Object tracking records
________________________
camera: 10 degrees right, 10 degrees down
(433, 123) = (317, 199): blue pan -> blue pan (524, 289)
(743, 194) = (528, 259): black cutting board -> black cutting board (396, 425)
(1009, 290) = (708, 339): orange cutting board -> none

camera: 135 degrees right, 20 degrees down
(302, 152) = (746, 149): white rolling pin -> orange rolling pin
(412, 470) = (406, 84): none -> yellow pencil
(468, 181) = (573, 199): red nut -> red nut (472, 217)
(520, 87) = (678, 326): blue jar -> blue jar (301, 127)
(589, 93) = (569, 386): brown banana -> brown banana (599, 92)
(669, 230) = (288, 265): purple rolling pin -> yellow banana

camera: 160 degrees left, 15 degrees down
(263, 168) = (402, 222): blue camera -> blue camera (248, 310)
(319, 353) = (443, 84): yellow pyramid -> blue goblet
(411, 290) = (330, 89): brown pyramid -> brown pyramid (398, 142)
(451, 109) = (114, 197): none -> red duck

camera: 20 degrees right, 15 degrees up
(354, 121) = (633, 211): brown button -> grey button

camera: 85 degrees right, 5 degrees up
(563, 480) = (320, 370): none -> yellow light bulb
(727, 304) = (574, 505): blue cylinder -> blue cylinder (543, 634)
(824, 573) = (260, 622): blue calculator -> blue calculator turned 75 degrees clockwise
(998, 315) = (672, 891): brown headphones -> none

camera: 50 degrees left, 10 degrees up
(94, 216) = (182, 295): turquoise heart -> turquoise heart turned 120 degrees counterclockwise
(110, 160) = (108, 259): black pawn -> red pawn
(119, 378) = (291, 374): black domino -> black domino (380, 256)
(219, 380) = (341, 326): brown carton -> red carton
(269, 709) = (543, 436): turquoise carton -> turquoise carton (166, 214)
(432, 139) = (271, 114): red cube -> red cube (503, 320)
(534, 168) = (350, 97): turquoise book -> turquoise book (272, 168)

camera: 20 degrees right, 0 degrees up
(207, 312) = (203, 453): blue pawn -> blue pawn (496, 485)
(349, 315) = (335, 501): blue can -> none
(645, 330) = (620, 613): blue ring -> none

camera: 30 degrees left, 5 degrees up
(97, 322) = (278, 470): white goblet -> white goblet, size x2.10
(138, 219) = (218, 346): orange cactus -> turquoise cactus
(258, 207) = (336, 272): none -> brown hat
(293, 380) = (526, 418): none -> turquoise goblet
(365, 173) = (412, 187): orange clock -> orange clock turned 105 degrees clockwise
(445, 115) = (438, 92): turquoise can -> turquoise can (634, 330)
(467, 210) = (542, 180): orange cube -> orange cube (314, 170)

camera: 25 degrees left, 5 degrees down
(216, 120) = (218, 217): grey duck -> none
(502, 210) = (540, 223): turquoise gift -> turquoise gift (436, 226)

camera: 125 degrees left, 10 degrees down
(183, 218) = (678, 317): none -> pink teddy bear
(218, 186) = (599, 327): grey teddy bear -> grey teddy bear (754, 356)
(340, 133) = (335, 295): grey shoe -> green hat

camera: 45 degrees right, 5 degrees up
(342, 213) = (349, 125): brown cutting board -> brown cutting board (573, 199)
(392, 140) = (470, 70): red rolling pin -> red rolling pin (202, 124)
________________________
*YOUR OBJECTIVE:* Taking care to match every character, output all of the entries above.

*ANSWER FOR THIS EXERCISE:*
camera: 10 degrees right, 10 degrees down
(433, 123) = (317, 199): blue pan -> blue pan (524, 289)
(743, 194) = (528, 259): black cutting board -> black cutting board (396, 425)
(1009, 290) = (708, 339): orange cutting board -> none

camera: 135 degrees right, 20 degrees down
(302, 152) = (746, 149): white rolling pin -> orange rolling pin
(412, 470) = (406, 84): none -> yellow pencil
(468, 181) = (573, 199): red nut -> red nut (472, 217)
(520, 87) = (678, 326): blue jar -> blue jar (301, 127)
(589, 93) = (569, 386): brown banana -> brown banana (599, 92)
(669, 230) = (288, 265): purple rolling pin -> yellow banana

camera: 160 degrees left, 15 degrees down
(263, 168) = (402, 222): blue camera -> blue camera (248, 310)
(319, 353) = (443, 84): yellow pyramid -> blue goblet
(411, 290) = (330, 89): brown pyramid -> brown pyramid (398, 142)
(451, 109) = (114, 197): none -> red duck

camera: 20 degrees right, 15 degrees up
(354, 121) = (633, 211): brown button -> grey button

camera: 85 degrees right, 5 degrees up
(563, 480) = (320, 370): none -> yellow light bulb
(727, 304) = (574, 505): blue cylinder -> blue cylinder (543, 634)
(824, 573) = (260, 622): blue calculator -> blue calculator turned 75 degrees clockwise
(998, 315) = (672, 891): brown headphones -> none

camera: 50 degrees left, 10 degrees up
(94, 216) = (182, 295): turquoise heart -> turquoise heart turned 120 degrees counterclockwise
(110, 160) = (108, 259): black pawn -> red pawn
(119, 378) = (291, 374): black domino -> black domino (380, 256)
(219, 380) = (341, 326): brown carton -> red carton
(269, 709) = (543, 436): turquoise carton -> turquoise carton (166, 214)
(432, 139) = (271, 114): red cube -> red cube (503, 320)
(534, 168) = (350, 97): turquoise book -> turquoise book (272, 168)

camera: 20 degrees right, 0 degrees up
(207, 312) = (203, 453): blue pawn -> blue pawn (496, 485)
(349, 315) = (335, 501): blue can -> none
(645, 330) = (620, 613): blue ring -> none

camera: 30 degrees left, 5 degrees up
(97, 322) = (278, 470): white goblet -> white goblet, size x2.10
(138, 219) = (218, 346): orange cactus -> turquoise cactus
(258, 207) = (336, 272): none -> brown hat
(293, 380) = (526, 418): none -> turquoise goblet
(365, 173) = (412, 187): orange clock -> orange clock turned 105 degrees clockwise
(445, 115) = (438, 92): turquoise can -> turquoise can (634, 330)
(467, 210) = (542, 180): orange cube -> orange cube (314, 170)

camera: 25 degrees left, 5 degrees down
(216, 120) = (218, 217): grey duck -> none
(502, 210) = (540, 223): turquoise gift -> turquoise gift (436, 226)

camera: 125 degrees left, 10 degrees down
(183, 218) = (678, 317): none -> pink teddy bear
(218, 186) = (599, 327): grey teddy bear -> grey teddy bear (754, 356)
(340, 133) = (335, 295): grey shoe -> green hat

camera: 45 degrees right, 5 degrees up
(342, 213) = (349, 125): brown cutting board -> brown cutting board (573, 199)
(392, 140) = (470, 70): red rolling pin -> red rolling pin (202, 124)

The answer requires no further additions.